[Opening Data section section]

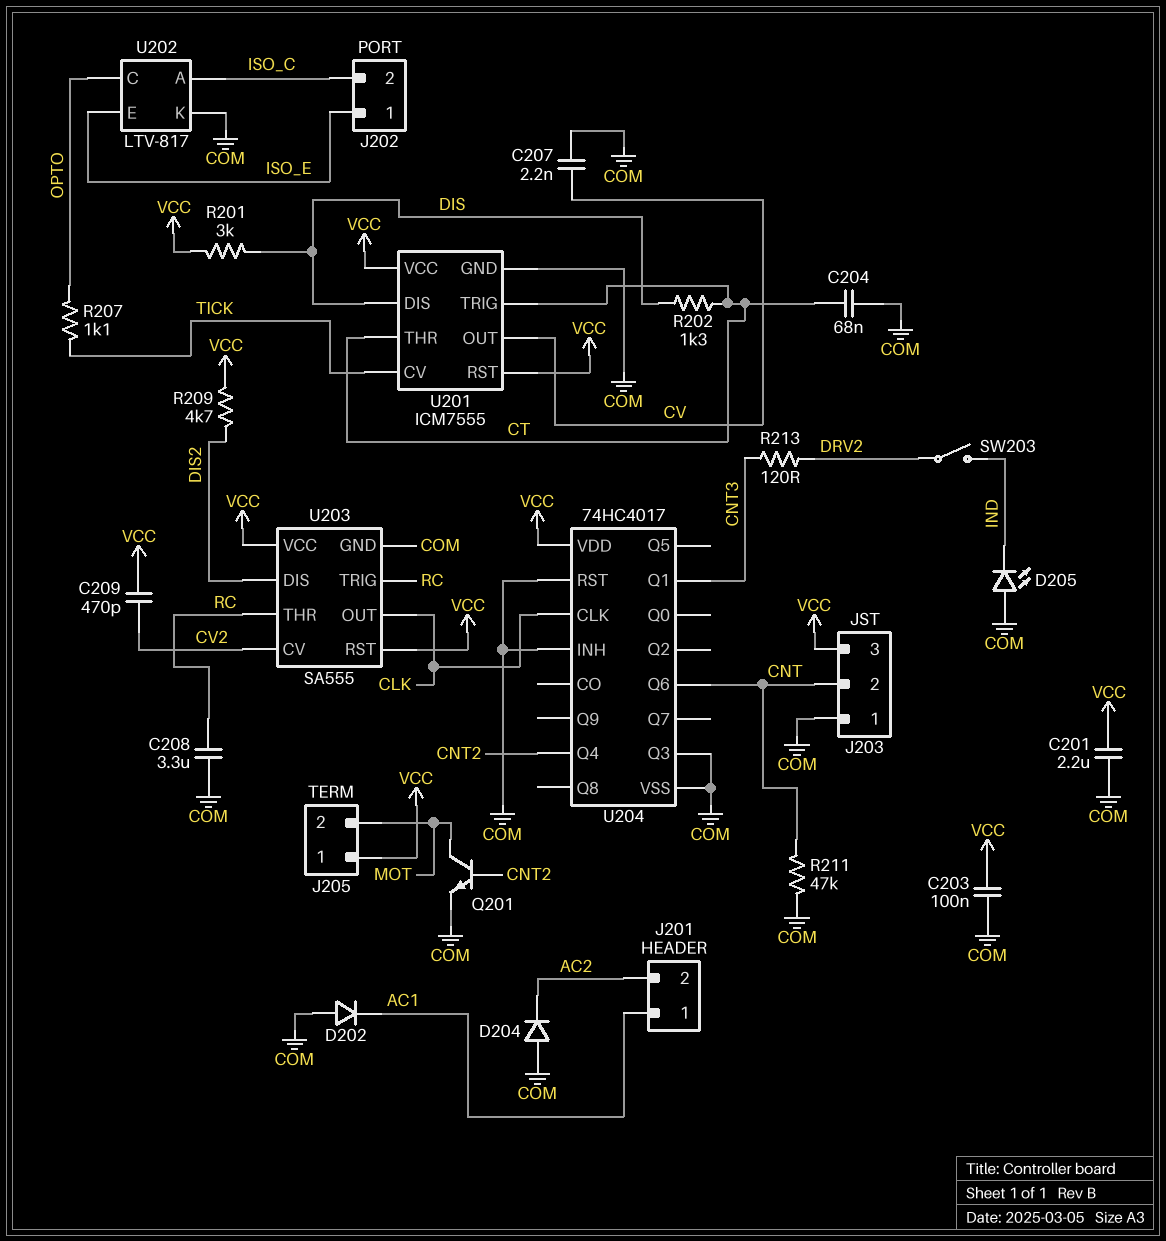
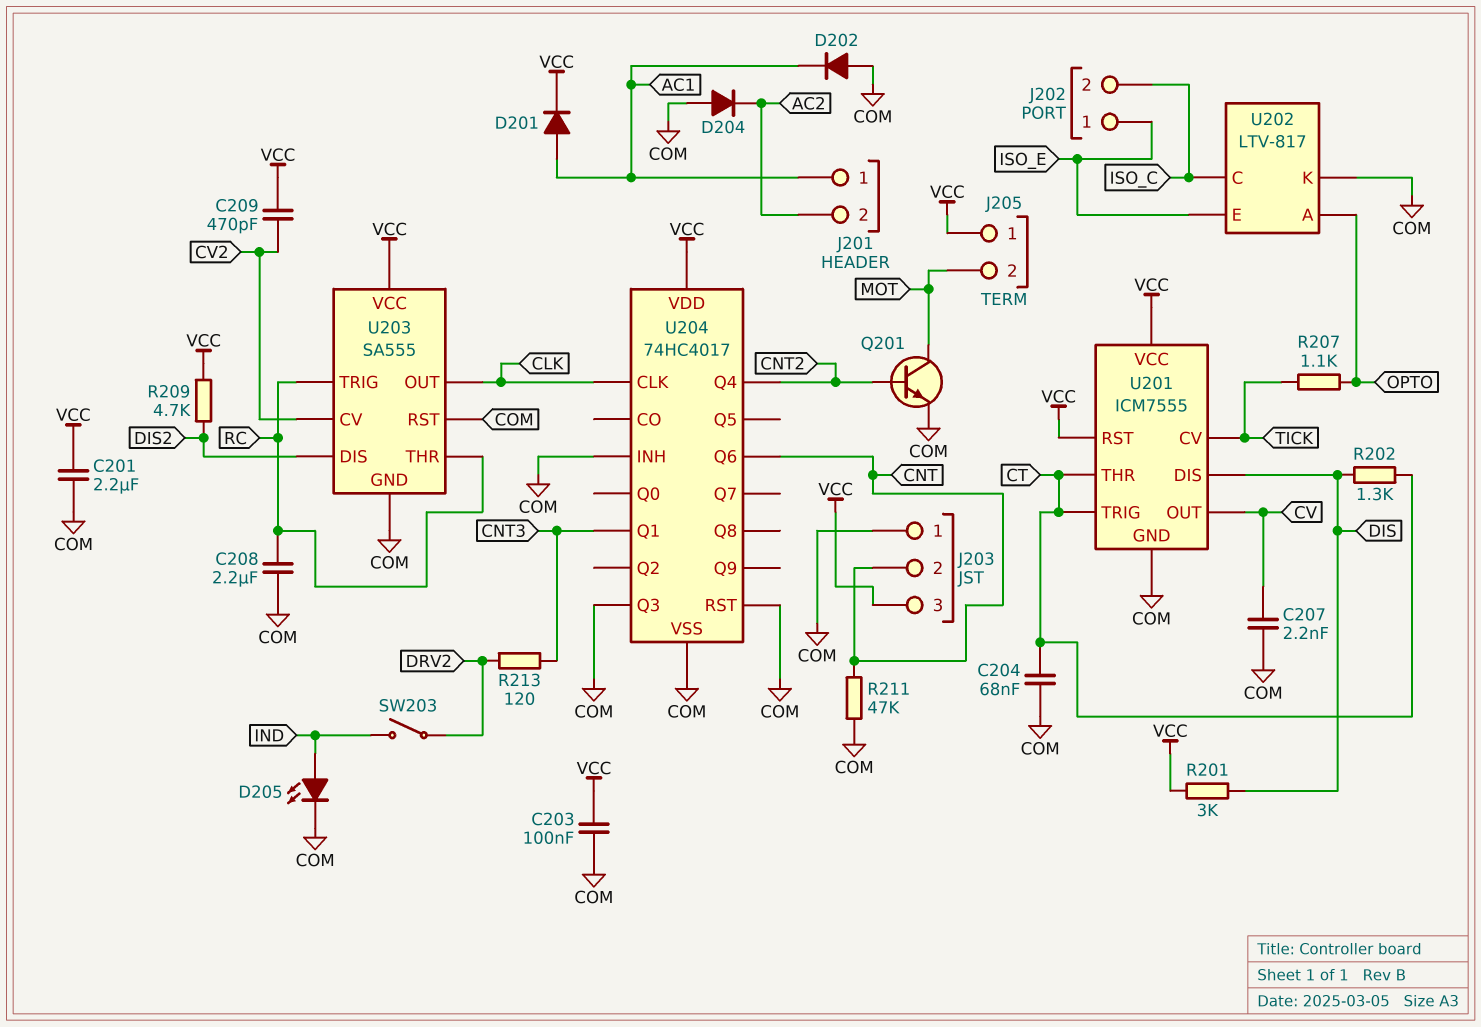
C208: 3.3uF (COM, RC) -> 2.2uF (COM, RC)
D201: none -> diode (A AC1, K VCC)
D205: LED (A COM, K IND) -> LED (A IND, K COM)
U202 pin A: ISO_C -> OPTO
U202 pin C: OPTO -> ISO_C
U203 pin RST: VCC -> COM

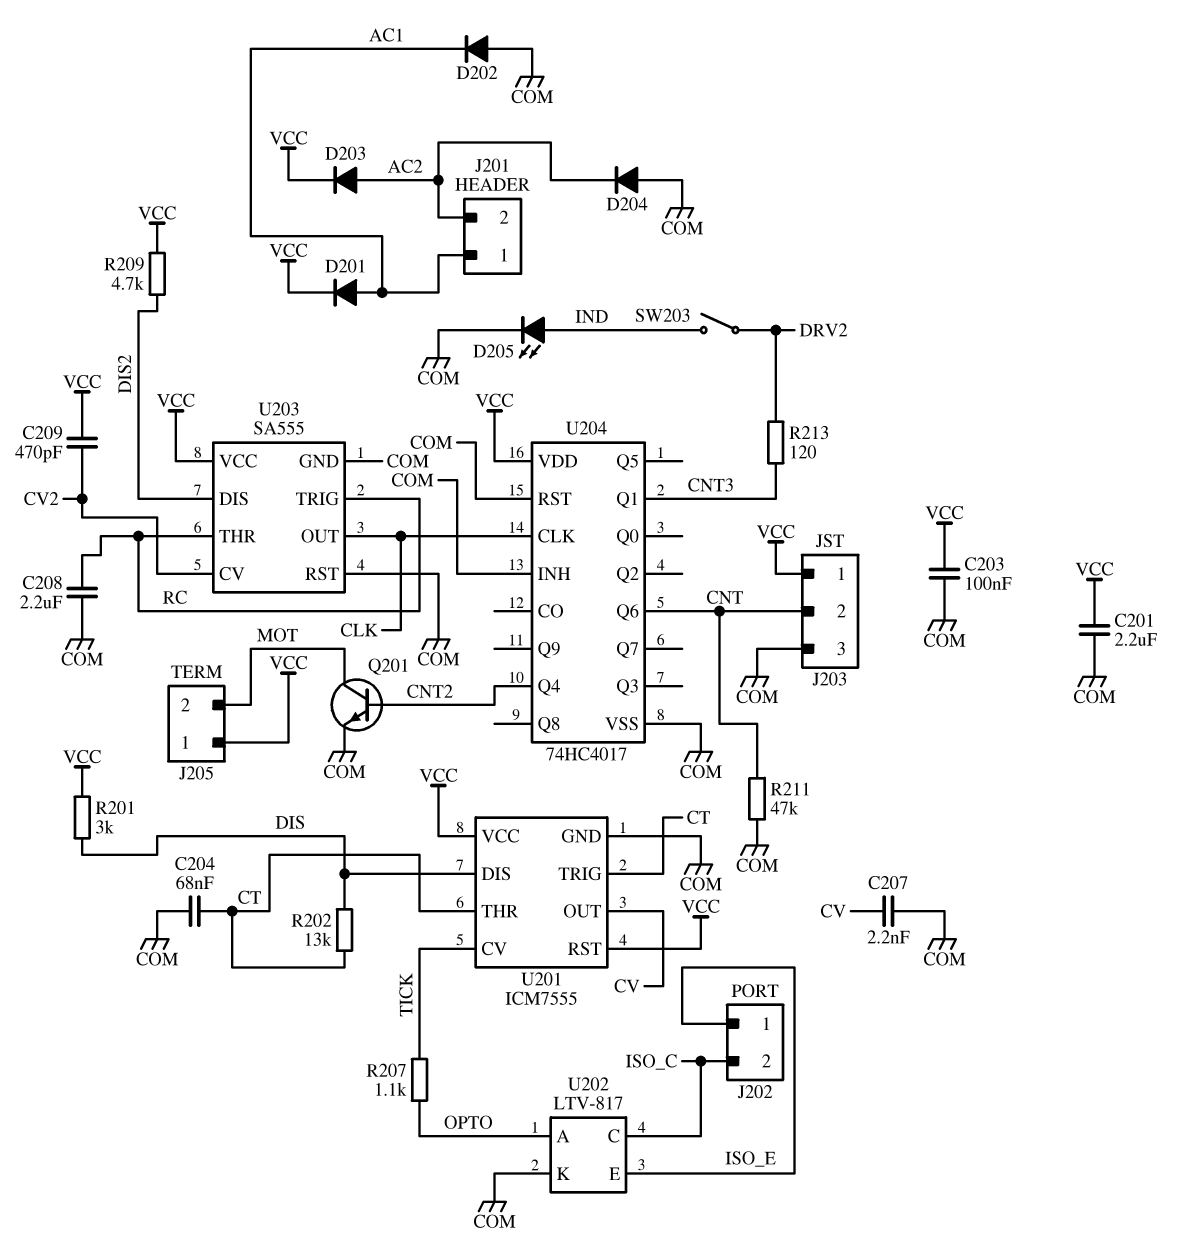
D203: none -> diode (A AC2, K VCC)
J203 pin 1: COM -> VCC
J203 pin 3: VCC -> COM
R202: 1.3k (CT, DIS) -> 13k (CT, DIS)
U204 pin Q3: COM -> none

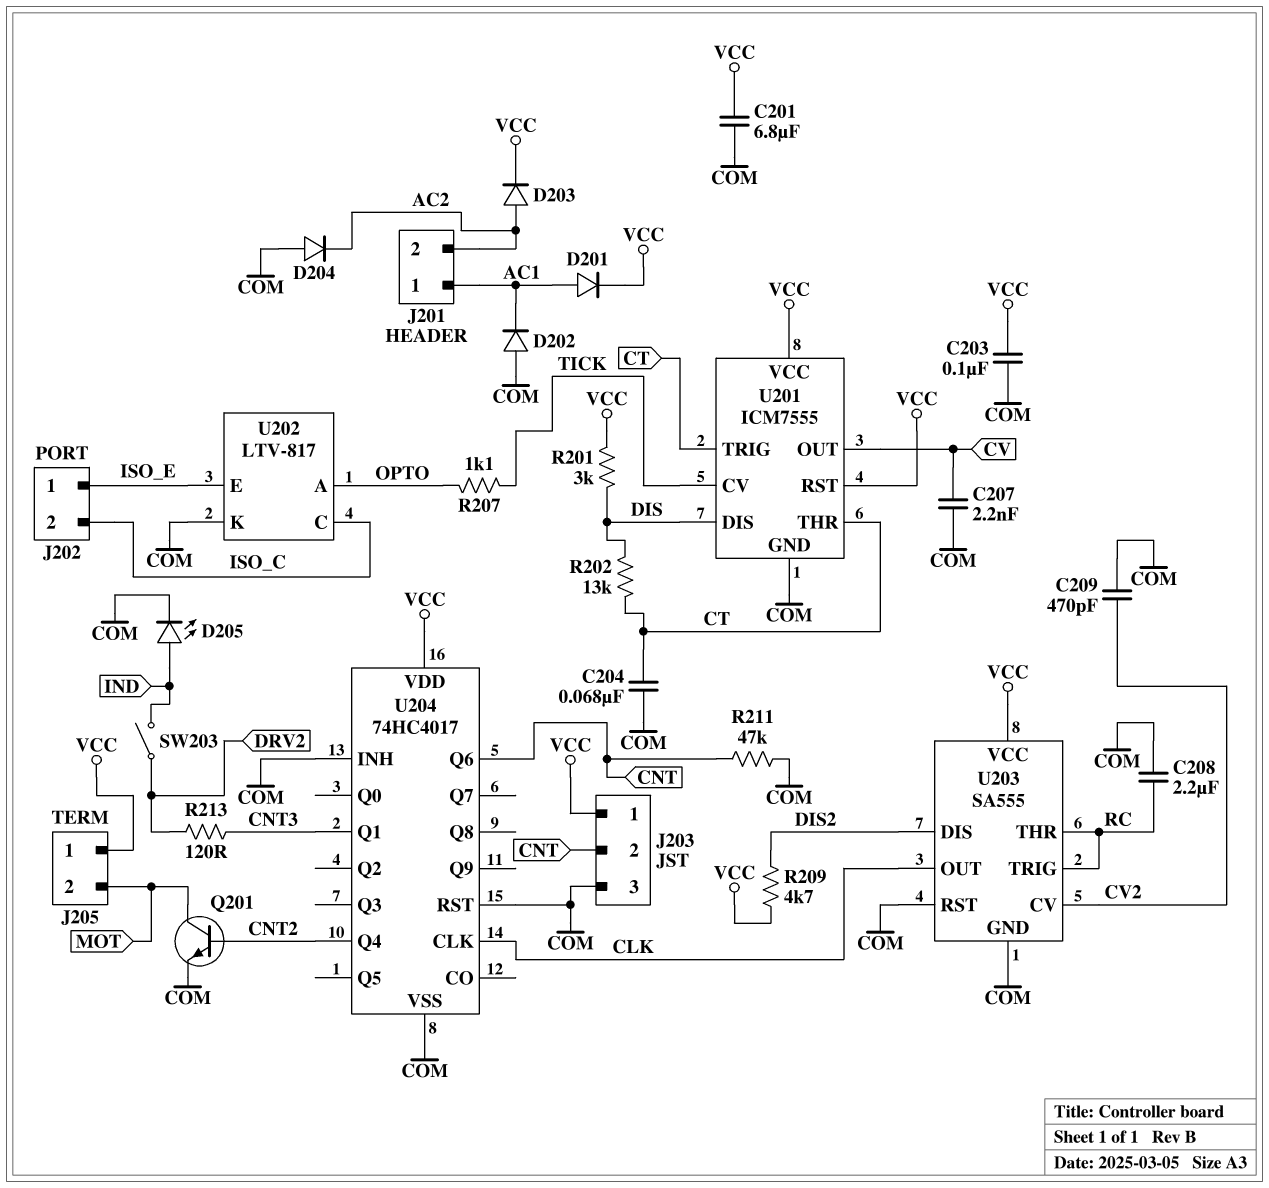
C201: 2.2uF (COM, VCC) -> 6.8uF (COM, VCC)
C209: 470pF (CV2, VCC) -> 470pF (COM, CV2)

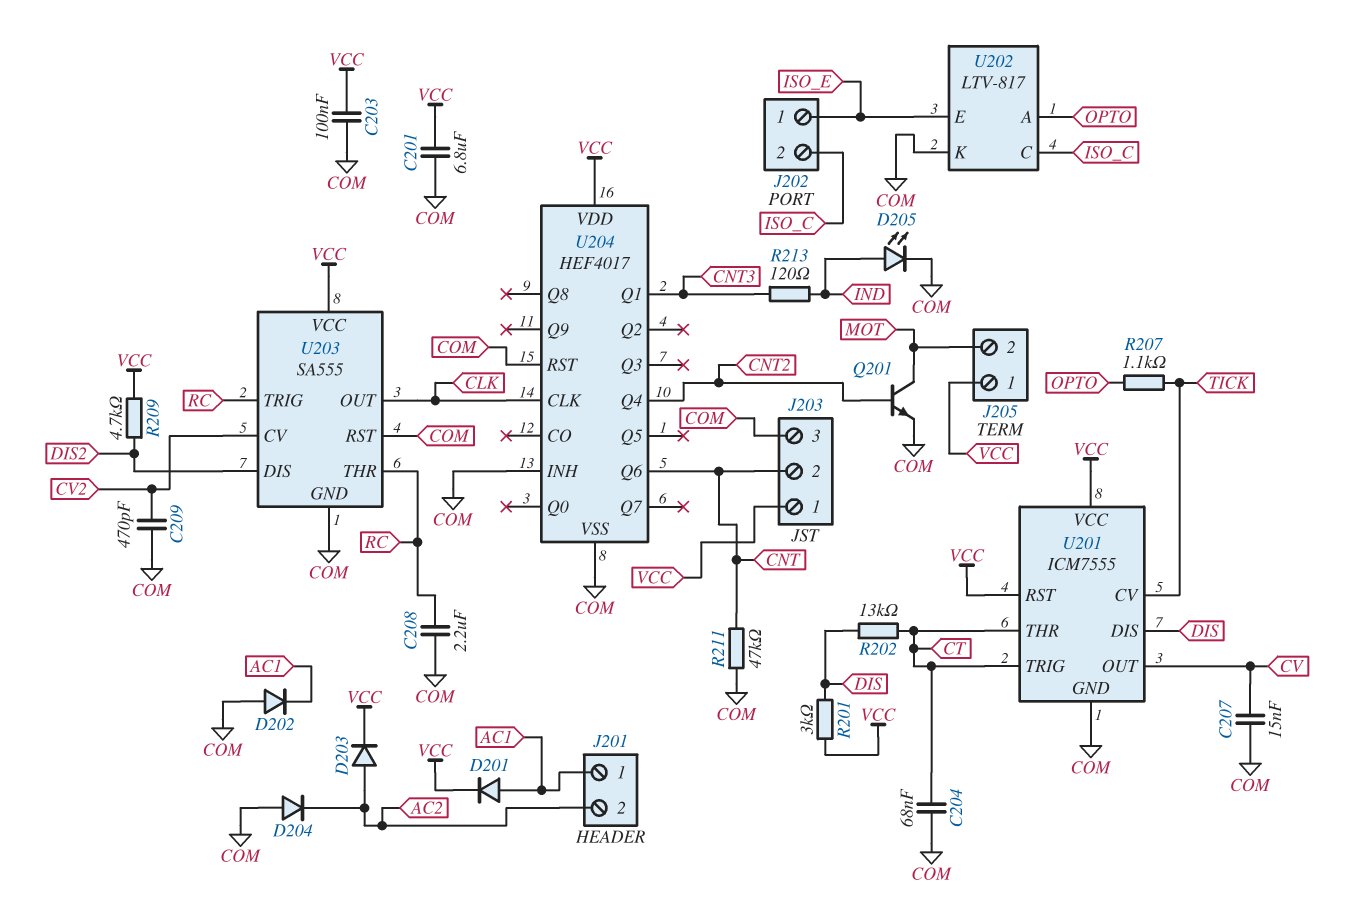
C207: 2.2nF (COM, CV) -> 15nF (COM, CV)
R213: 120 (CNT3, DRV2) -> 120 (CNT3, IND)
SW203: switch (DRV2, IND) -> none
U204: 74HC4017 -> HEF4017

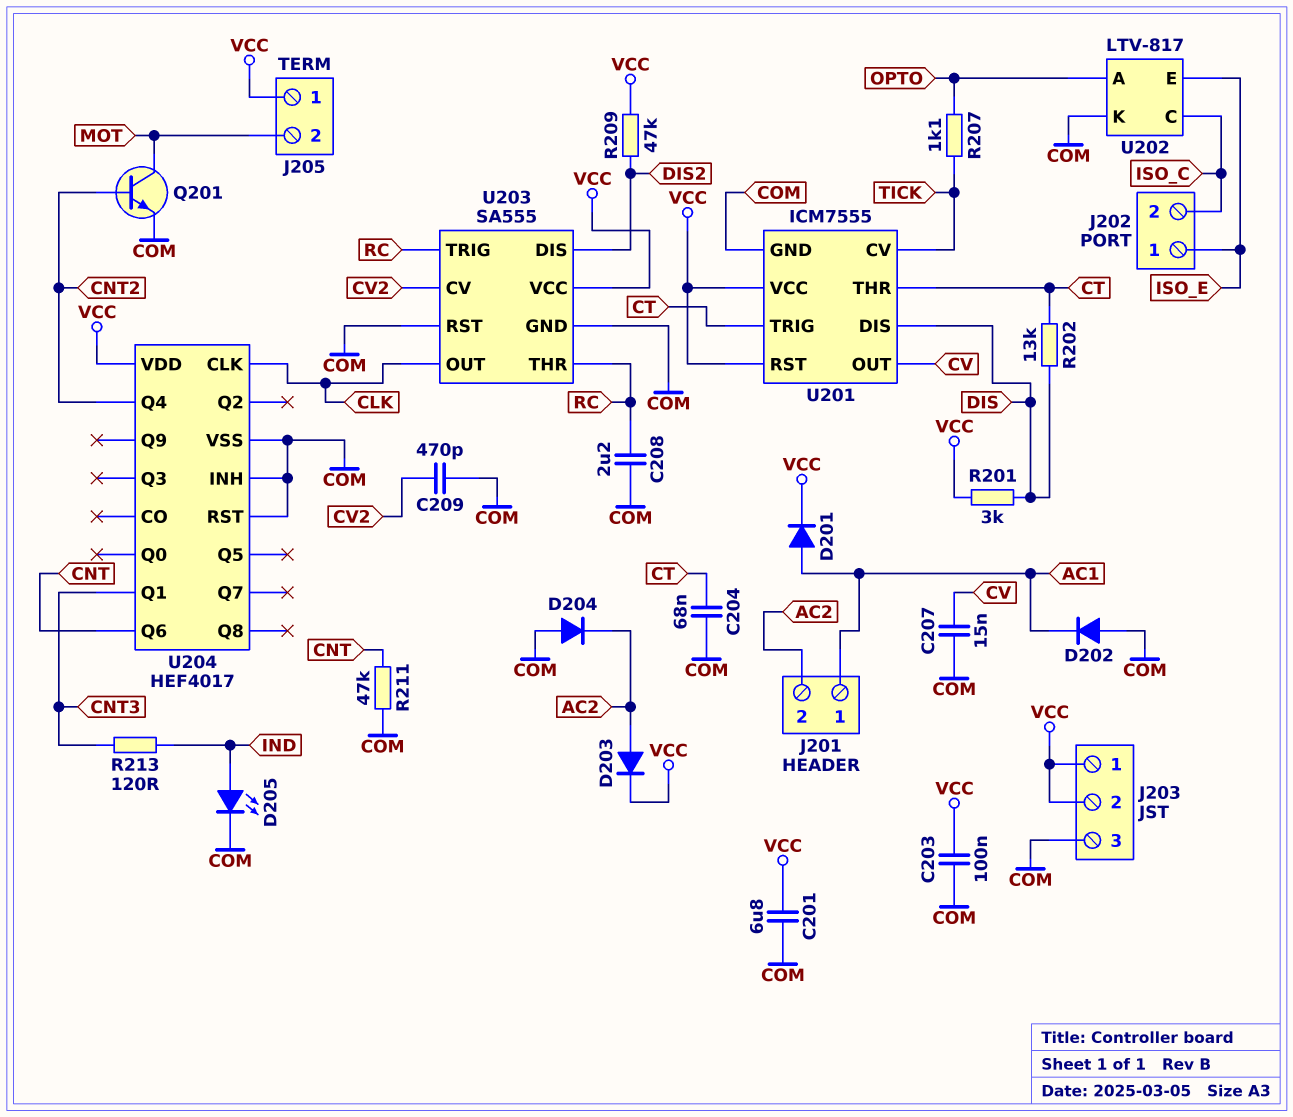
J203 pin 2: CNT -> VCC
R209: 4.7k (DIS2, VCC) -> 47k (DIS2, VCC)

[Closing Data section section]

- How to complete this task:
Filter the data above by the word "OPTO" and copy every line that matches.

- Task output:
U202 pin A: ISO_C -> OPTO
U202 pin C: OPTO -> ISO_C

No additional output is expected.